Data to examine section start

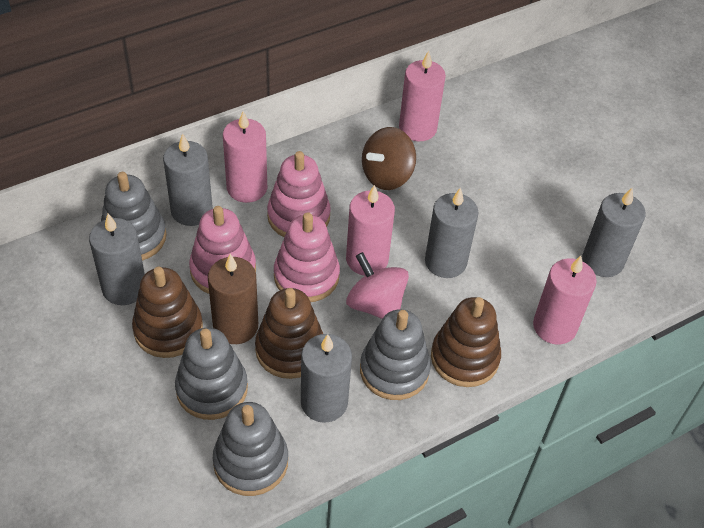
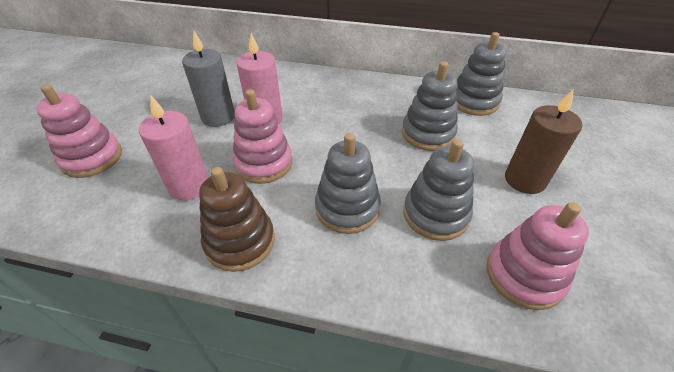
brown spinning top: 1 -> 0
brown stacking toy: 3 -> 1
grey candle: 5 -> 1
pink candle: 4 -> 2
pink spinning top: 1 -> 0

Data to examine section end
Data to examine section start

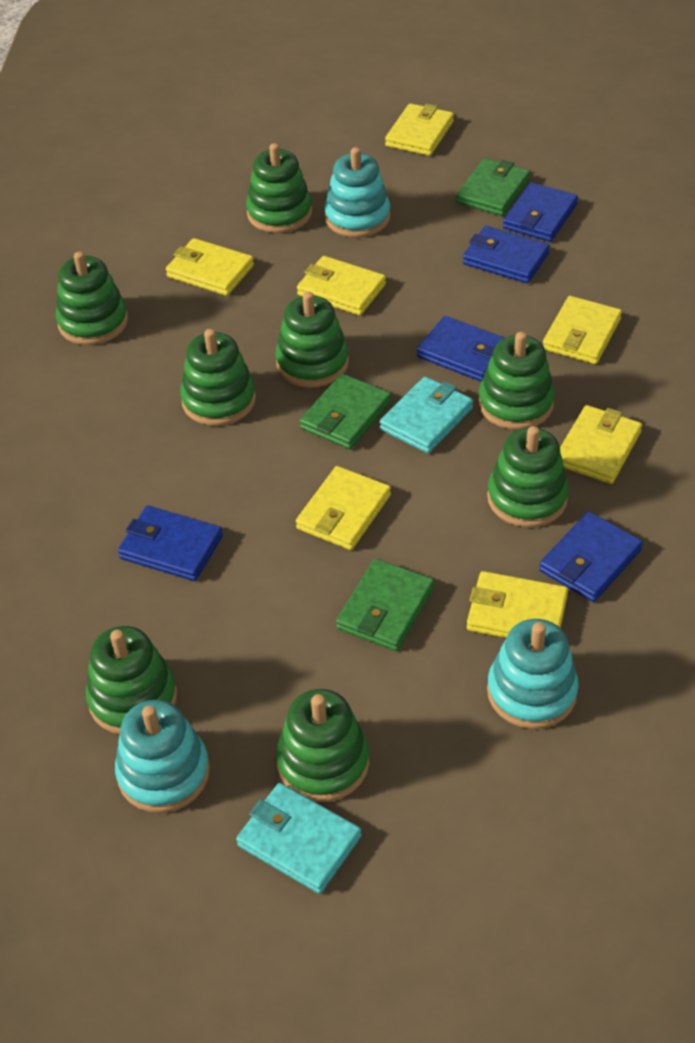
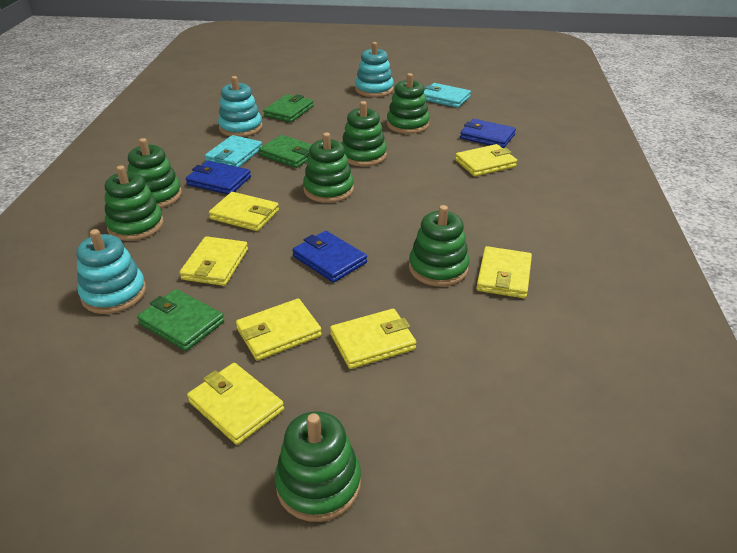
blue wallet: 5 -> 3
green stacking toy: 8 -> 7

Data to examine section end

#### Exercise prompt:
The answer must be every line of the data that holds the word "spinning".

#### Task output:
brown spinning top: 1 -> 0
pink spinning top: 1 -> 0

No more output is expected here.